TASK ITEM:
Copy every line of the listing that holds the string "grey".

GIVEN INFORMATION:
•••••
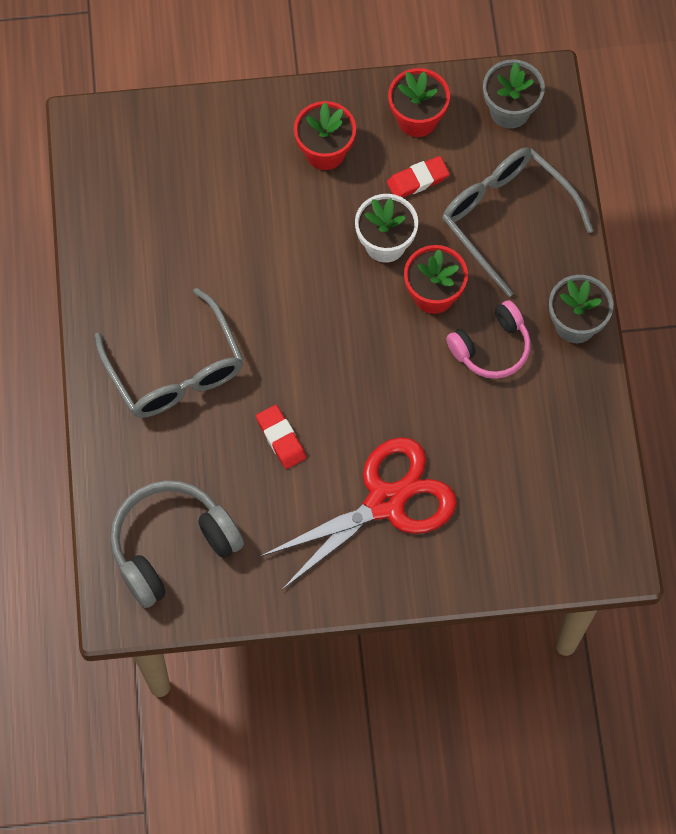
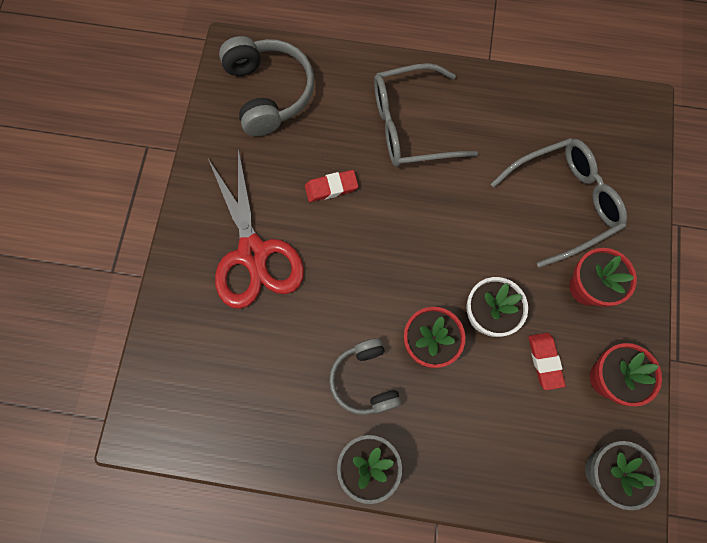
camera: 105 degrees right, 5 degrees up
(491, 348) = (365, 380): pink headphones -> grey headphones
(506, 217) = (491, 432): grey glasses -> grey glasses (564, 202)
•••••
WRITTEN ANSWER:
(491, 348) = (365, 380): pink headphones -> grey headphones
(506, 217) = (491, 432): grey glasses -> grey glasses (564, 202)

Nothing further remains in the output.